| Assignment |
A faithful copy of all the records is needed, with the pictures omitted.

| Given entries |
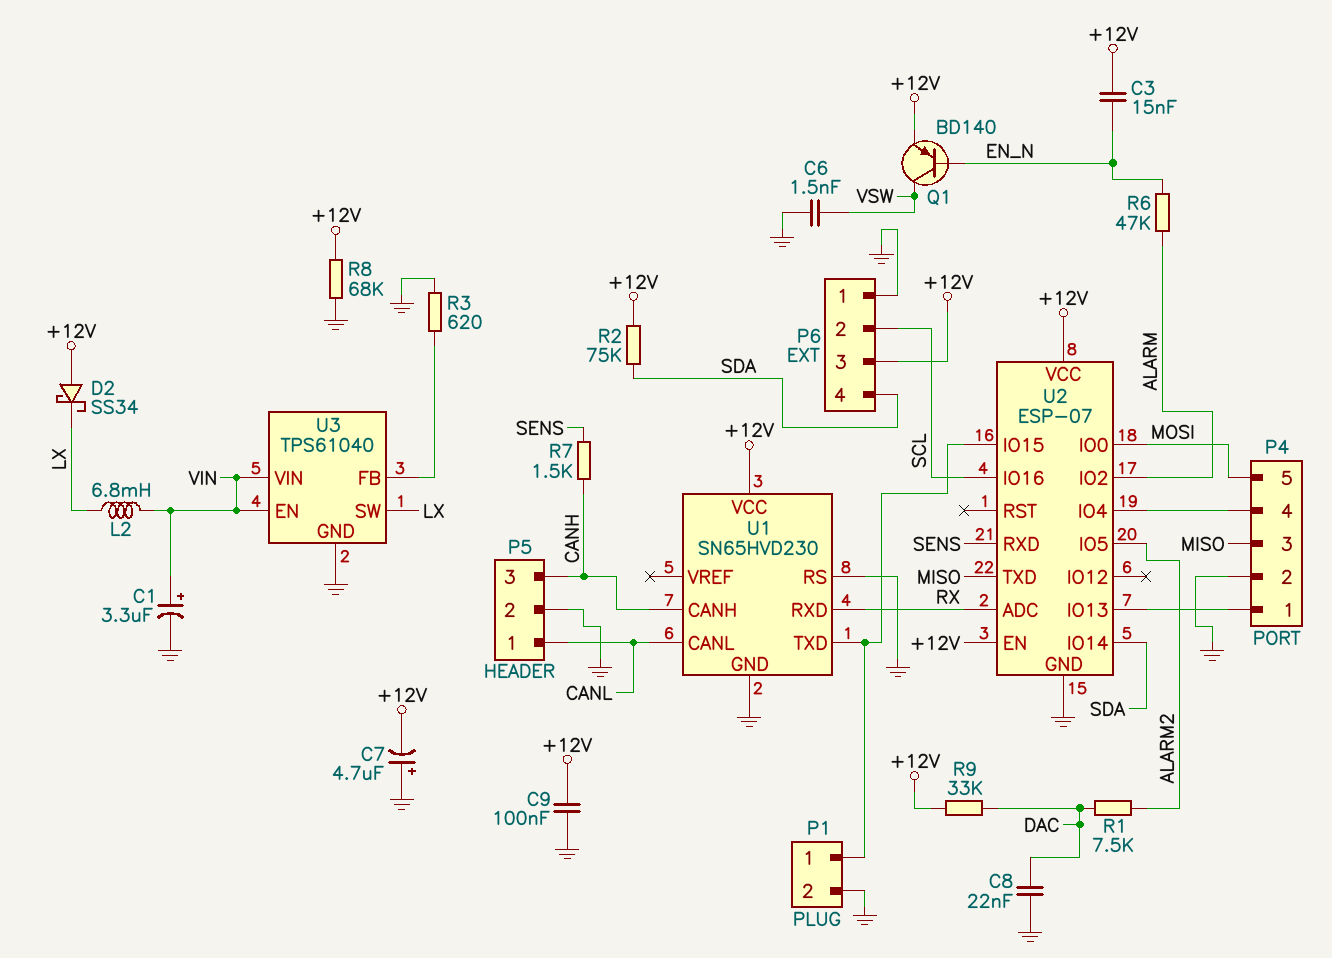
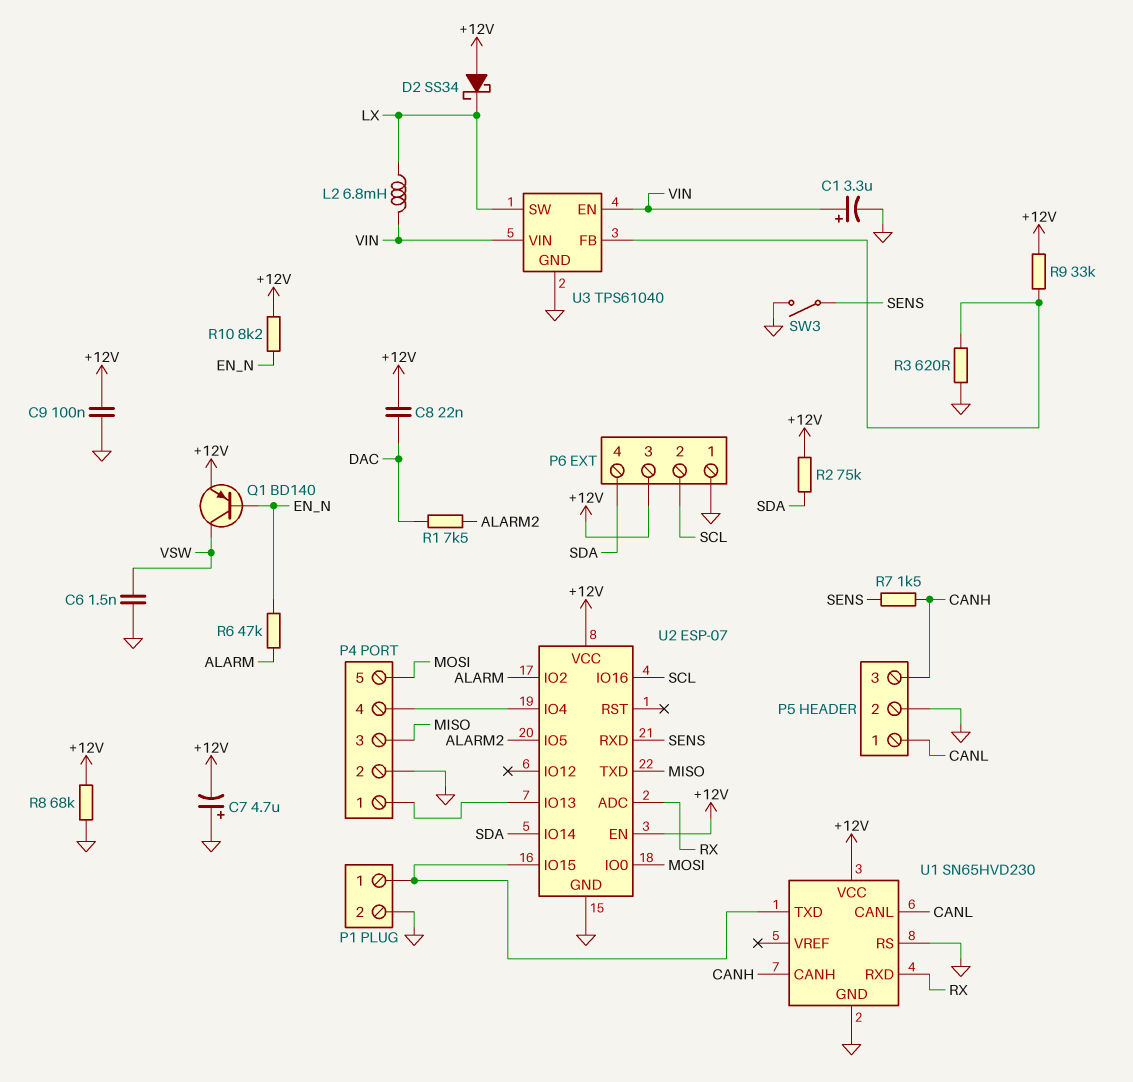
C3: 15nF (+12V, EN_N) -> none
C8: 22nF (DAC, GND) -> 22nF (+12V, DAC)
R9: 33k (+12V, DAC) -> 33k (+12V, U3/FB)
R10: none -> 8.2k (+12V, EN_N)
SW3: none -> switch (GND, SENS)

| Response |
C3: 15nF (+12V, EN_N) -> none
C8: 22nF (DAC, GND) -> 22nF (+12V, DAC)
R9: 33k (+12V, DAC) -> 33k (+12V, U3/FB)
R10: none -> 8.2k (+12V, EN_N)
SW3: none -> switch (GND, SENS)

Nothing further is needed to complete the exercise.